→ EXERCISE
Quote the entries below from the line with "gray square: (803, 229)" through the line with "gray L-shape: (27, 142)", both ends included, and only those lines.

→ DATA IN THIS EXERCISE
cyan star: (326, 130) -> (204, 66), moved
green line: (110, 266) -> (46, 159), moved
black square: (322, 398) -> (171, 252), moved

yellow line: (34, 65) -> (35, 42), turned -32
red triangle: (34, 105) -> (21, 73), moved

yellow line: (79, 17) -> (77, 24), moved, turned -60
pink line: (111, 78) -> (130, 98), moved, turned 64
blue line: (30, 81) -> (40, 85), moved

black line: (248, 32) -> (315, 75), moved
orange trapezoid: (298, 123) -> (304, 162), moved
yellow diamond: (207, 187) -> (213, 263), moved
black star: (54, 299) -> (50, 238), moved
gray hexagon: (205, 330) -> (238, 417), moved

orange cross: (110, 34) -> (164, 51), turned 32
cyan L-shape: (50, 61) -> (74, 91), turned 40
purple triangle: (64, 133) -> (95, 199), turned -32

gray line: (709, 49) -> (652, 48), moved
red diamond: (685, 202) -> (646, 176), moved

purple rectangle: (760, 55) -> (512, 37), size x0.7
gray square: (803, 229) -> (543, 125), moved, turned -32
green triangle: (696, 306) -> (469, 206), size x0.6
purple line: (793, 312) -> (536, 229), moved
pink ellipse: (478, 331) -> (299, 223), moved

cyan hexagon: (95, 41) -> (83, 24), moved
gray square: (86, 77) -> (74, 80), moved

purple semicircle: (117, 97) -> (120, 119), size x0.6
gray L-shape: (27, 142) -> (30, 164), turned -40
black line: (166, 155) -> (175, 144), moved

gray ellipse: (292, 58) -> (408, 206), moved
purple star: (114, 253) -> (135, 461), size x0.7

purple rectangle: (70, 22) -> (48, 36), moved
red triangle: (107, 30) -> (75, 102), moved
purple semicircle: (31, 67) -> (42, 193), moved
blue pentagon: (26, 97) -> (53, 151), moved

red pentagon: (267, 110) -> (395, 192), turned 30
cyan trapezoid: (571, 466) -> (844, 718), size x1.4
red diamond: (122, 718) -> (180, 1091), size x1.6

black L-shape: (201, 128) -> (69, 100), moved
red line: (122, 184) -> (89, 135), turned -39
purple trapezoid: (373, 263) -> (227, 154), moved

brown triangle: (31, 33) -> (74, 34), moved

→ RESULT OF THE TASK
gray square: (803, 229) -> (543, 125), moved, turned -32
green triangle: (696, 306) -> (469, 206), size x0.6
purple line: (793, 312) -> (536, 229), moved
pink ellipse: (478, 331) -> (299, 223), moved

cyan hexagon: (95, 41) -> (83, 24), moved
gray square: (86, 77) -> (74, 80), moved

purple semicircle: (117, 97) -> (120, 119), size x0.6
gray L-shape: (27, 142) -> (30, 164), turned -40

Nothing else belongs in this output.